** Opening Input records block **

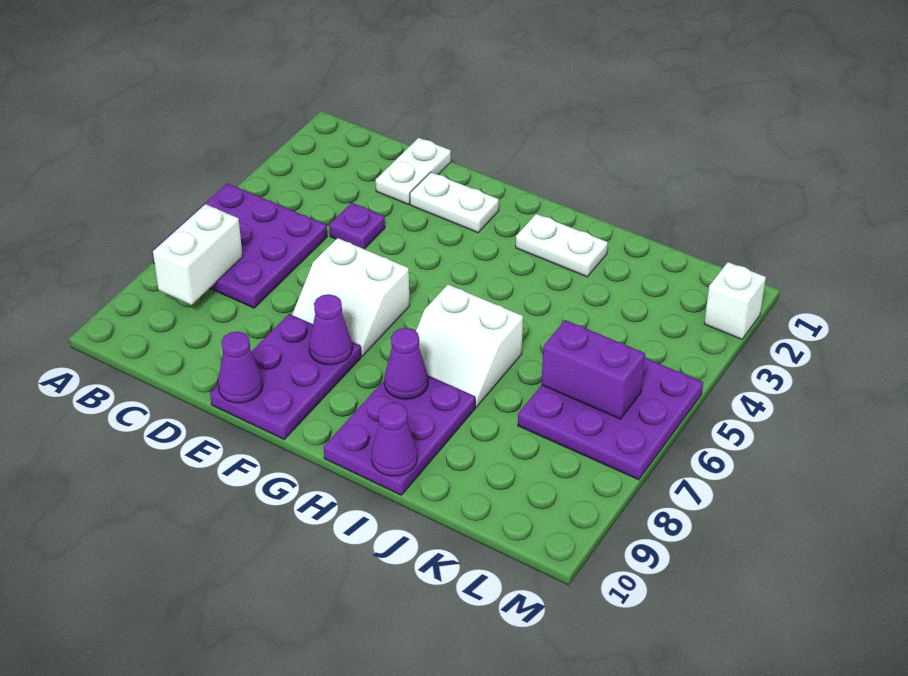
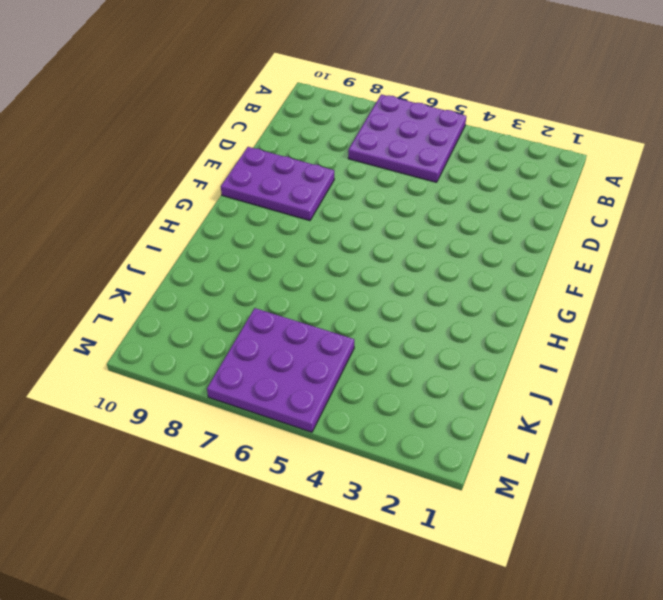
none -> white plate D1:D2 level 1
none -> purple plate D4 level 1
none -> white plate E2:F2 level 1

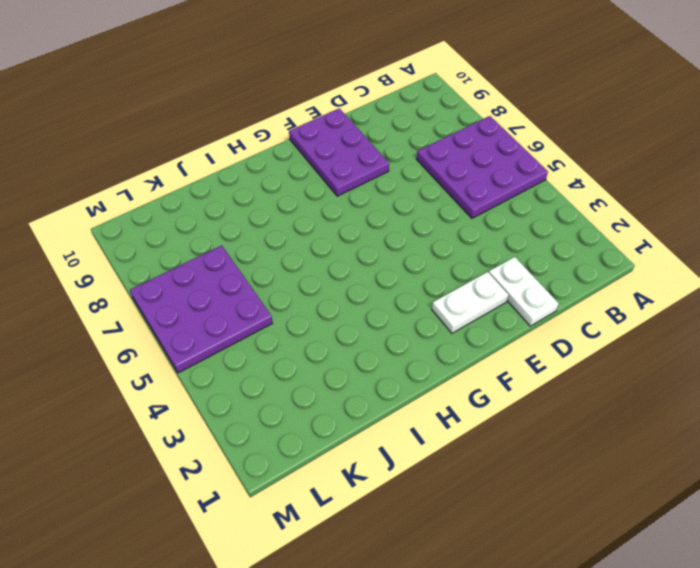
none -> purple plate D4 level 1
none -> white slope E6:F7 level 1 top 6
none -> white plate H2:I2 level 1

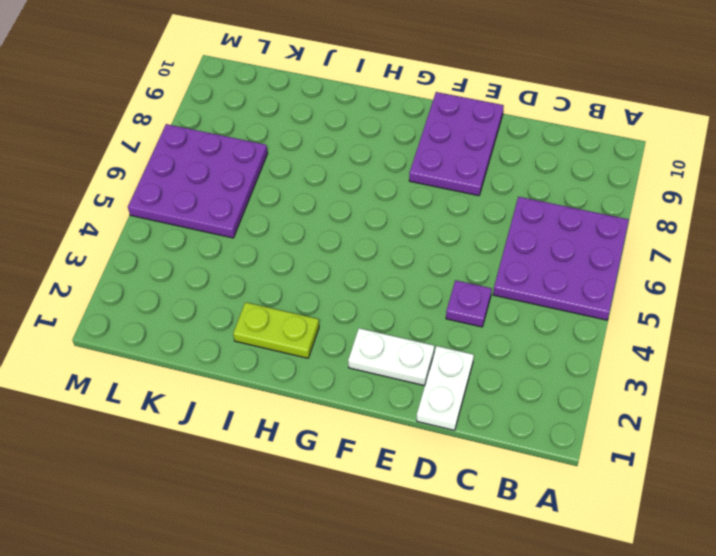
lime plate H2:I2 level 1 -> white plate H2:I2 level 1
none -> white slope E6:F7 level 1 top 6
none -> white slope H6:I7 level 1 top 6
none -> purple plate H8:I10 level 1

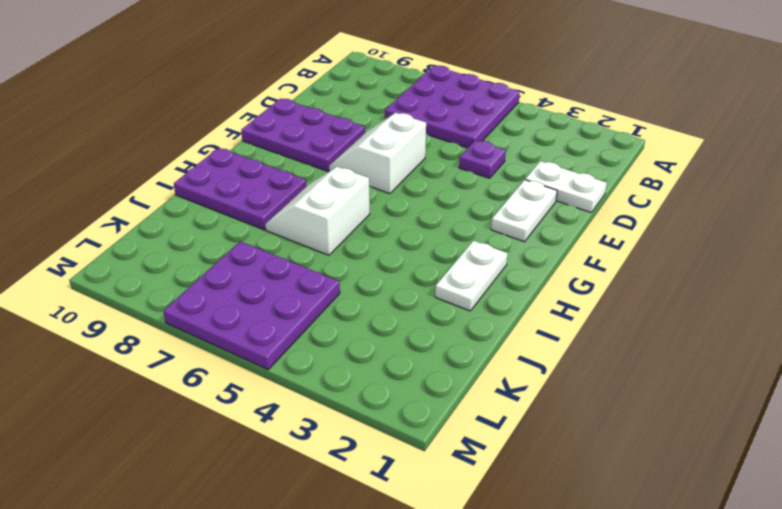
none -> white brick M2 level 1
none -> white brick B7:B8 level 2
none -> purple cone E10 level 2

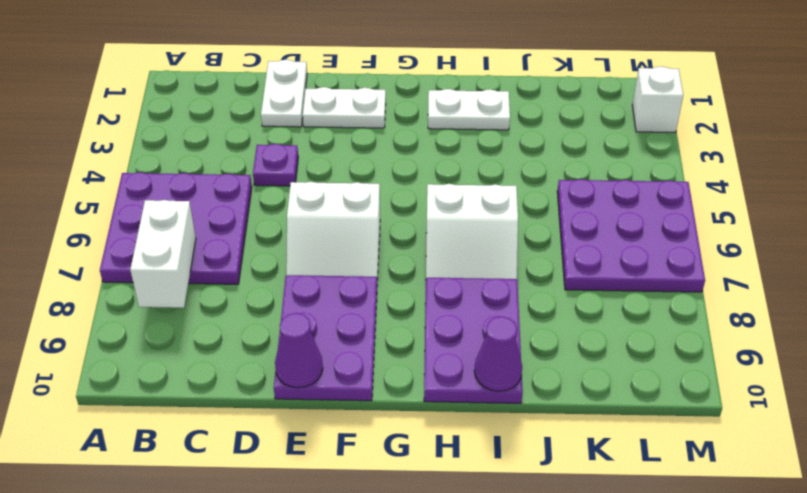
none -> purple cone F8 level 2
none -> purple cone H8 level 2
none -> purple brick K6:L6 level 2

** Closing Input records block **
** Opening Input records block **

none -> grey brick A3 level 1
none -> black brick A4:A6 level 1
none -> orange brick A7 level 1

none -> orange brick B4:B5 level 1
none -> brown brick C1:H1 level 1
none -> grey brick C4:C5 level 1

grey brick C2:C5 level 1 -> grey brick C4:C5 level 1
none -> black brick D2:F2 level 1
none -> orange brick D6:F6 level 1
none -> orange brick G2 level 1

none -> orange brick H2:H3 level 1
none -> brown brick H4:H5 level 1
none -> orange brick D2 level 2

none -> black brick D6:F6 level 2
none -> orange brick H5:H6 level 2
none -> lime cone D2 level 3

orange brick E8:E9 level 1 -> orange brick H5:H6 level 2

** Closing Input records block **
** Opening Input records block **

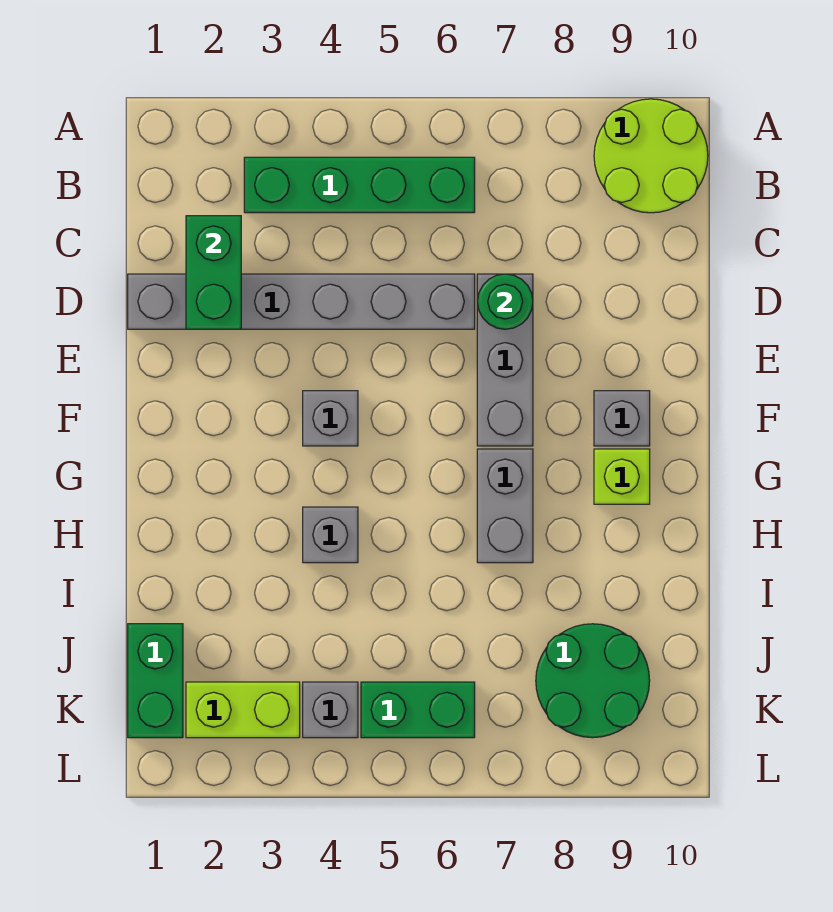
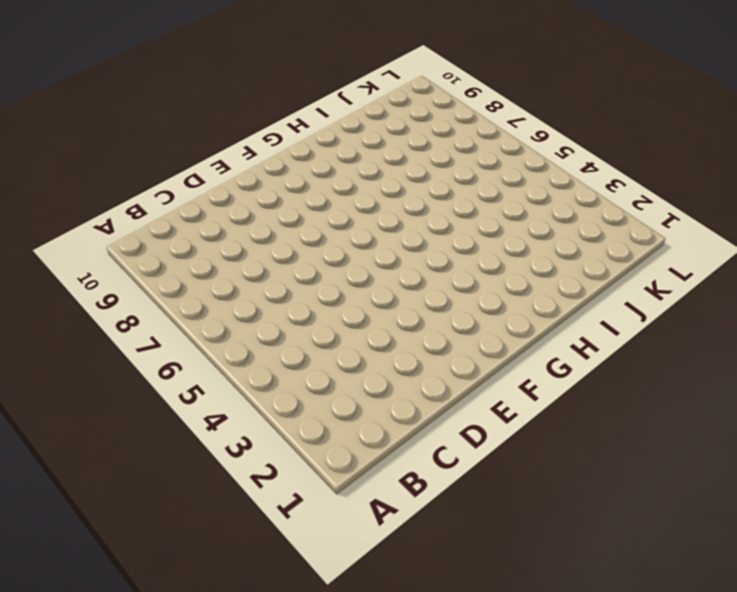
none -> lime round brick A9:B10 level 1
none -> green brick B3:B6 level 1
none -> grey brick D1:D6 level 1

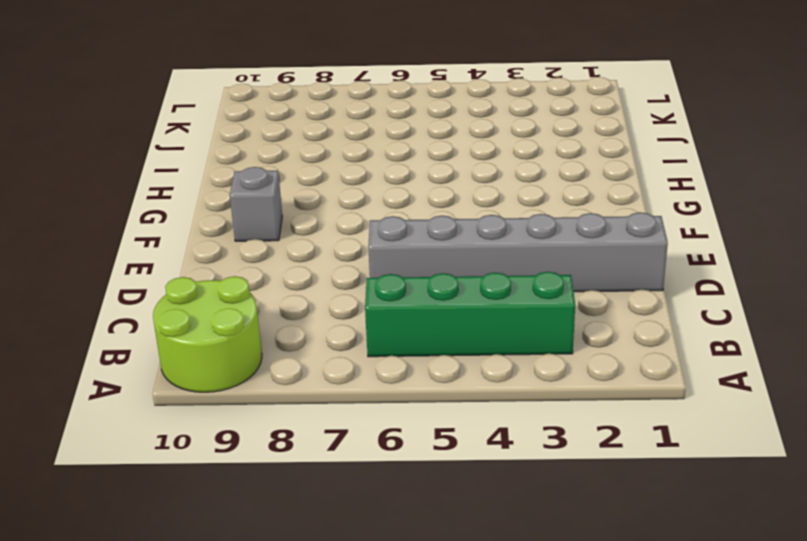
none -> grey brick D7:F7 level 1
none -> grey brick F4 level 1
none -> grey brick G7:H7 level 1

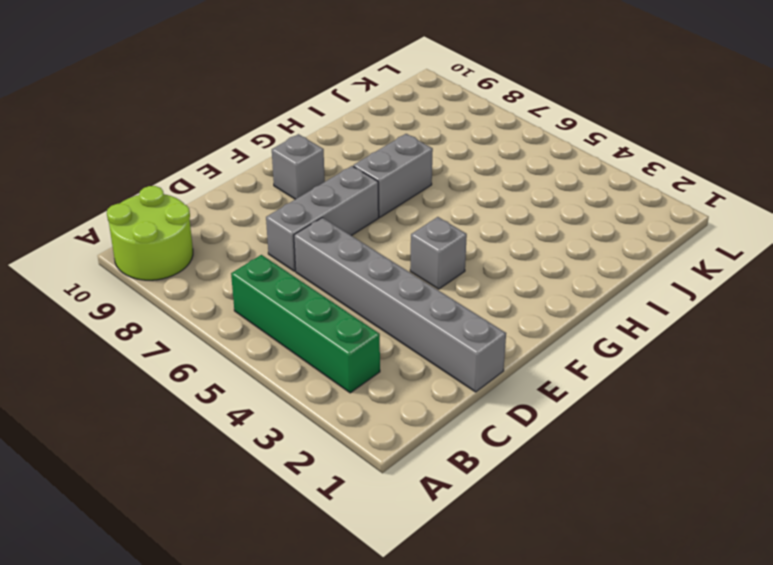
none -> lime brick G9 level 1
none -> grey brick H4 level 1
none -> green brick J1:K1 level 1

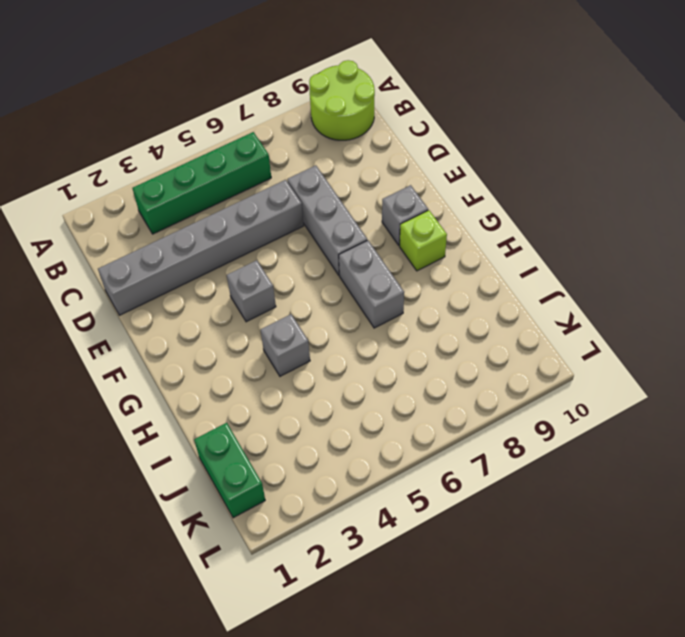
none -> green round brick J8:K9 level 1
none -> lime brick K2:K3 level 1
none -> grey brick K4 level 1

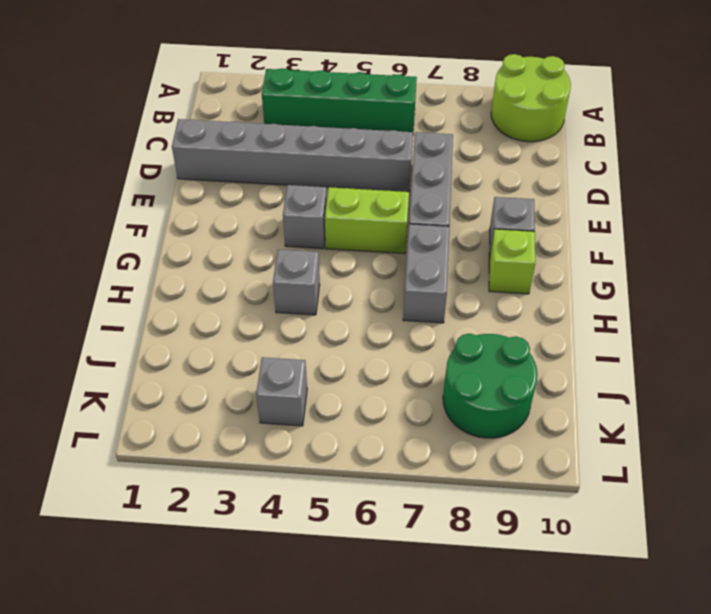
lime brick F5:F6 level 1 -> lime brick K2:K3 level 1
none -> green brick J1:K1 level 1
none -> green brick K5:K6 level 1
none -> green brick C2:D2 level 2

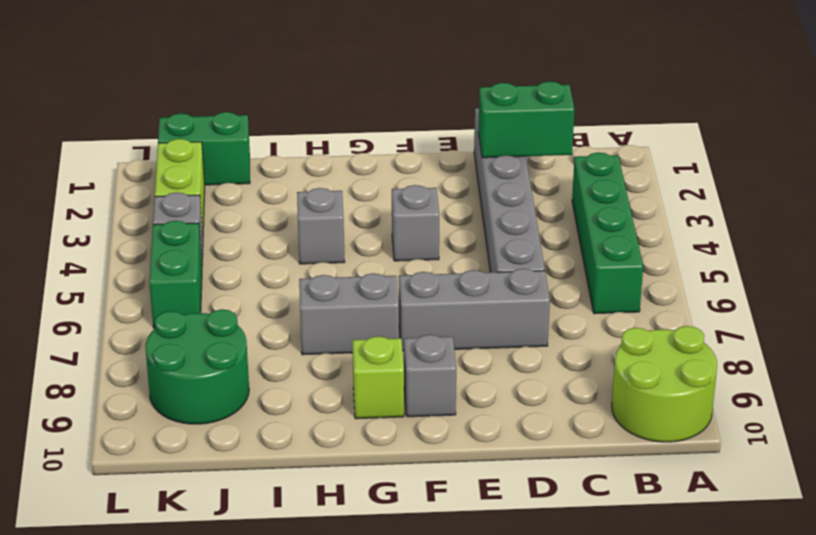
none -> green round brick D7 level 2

** Closing Input records block **

- **What you will do**
Go through the entries above, and wherever a line holds the word "cone", copy that line.

- **Result below**
none -> purple cone E10 level 2
none -> purple cone F8 level 2
none -> purple cone H8 level 2
none -> lime cone D2 level 3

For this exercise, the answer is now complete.